### Data for review

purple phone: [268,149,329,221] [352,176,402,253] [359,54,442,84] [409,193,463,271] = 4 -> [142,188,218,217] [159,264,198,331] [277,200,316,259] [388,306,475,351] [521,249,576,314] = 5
...
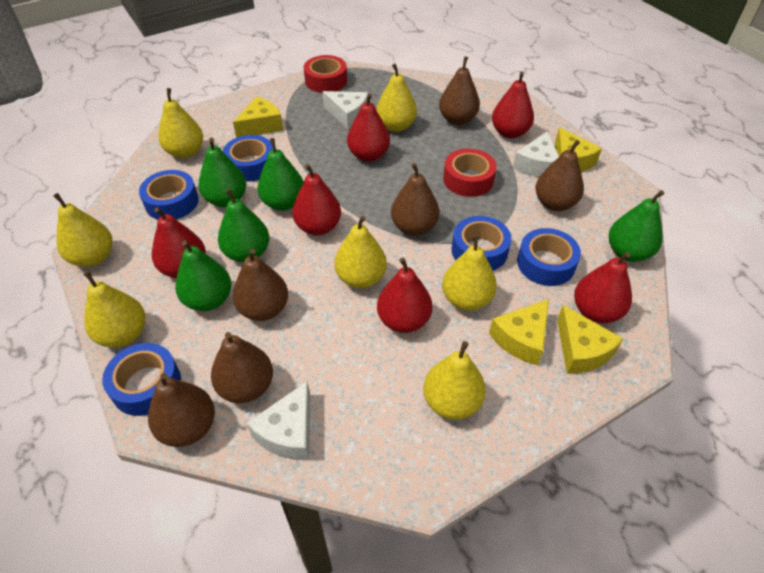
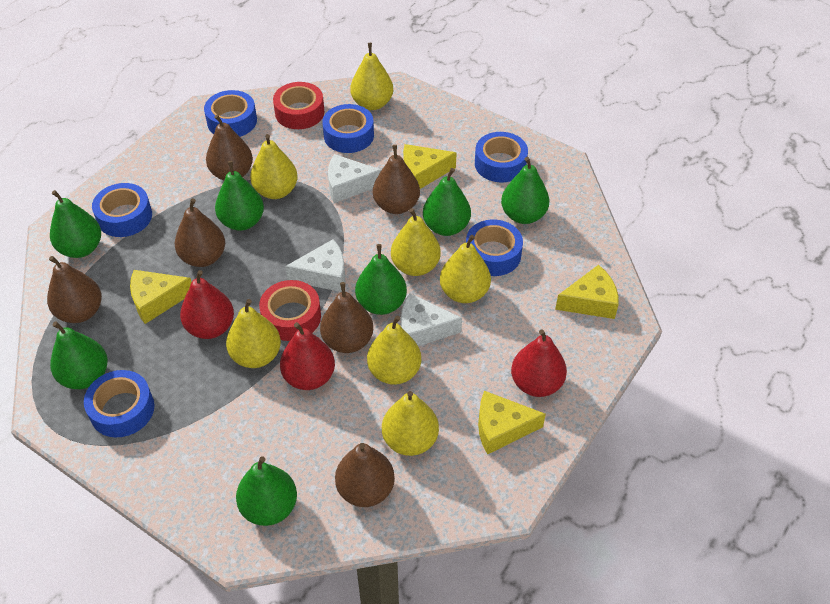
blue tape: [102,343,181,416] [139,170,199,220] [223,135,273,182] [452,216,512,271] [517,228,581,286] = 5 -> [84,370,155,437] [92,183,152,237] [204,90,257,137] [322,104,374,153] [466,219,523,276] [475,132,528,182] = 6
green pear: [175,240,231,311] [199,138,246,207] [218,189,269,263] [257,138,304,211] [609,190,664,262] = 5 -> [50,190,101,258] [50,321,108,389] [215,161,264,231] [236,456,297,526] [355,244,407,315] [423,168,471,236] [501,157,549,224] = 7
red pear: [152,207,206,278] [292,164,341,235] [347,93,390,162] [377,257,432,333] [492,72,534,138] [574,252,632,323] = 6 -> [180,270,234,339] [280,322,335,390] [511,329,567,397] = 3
---
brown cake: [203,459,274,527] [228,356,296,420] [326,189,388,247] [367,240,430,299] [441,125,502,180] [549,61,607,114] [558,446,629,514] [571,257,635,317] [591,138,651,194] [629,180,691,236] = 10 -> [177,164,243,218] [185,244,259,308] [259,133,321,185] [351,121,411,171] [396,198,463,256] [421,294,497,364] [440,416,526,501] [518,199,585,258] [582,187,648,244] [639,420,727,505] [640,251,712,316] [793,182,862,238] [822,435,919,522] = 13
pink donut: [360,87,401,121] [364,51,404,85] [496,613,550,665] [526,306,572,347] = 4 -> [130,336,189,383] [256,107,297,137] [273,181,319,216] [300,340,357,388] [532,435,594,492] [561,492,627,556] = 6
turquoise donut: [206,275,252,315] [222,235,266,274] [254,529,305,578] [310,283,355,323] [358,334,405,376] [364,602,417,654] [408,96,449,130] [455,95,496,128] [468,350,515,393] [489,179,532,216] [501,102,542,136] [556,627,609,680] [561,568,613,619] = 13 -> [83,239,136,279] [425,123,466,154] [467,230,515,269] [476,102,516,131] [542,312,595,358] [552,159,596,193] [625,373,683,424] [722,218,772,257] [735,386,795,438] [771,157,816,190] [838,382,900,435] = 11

### Task directions
Go back to the listing above. Copy word for word the lines from the one with "green pear: [175,240,231,311]" through the one with "red pear: [152,207,206,278]", and nothing more.

### The answer
green pear: [175,240,231,311] [199,138,246,207] [218,189,269,263] [257,138,304,211] [609,190,664,262] = 5 -> [50,190,101,258] [50,321,108,389] [215,161,264,231] [236,456,297,526] [355,244,407,315] [423,168,471,236] [501,157,549,224] = 7
red pear: [152,207,206,278] [292,164,341,235] [347,93,390,162] [377,257,432,333] [492,72,534,138] [574,252,632,323] = 6 -> [180,270,234,339] [280,322,335,390] [511,329,567,397] = 3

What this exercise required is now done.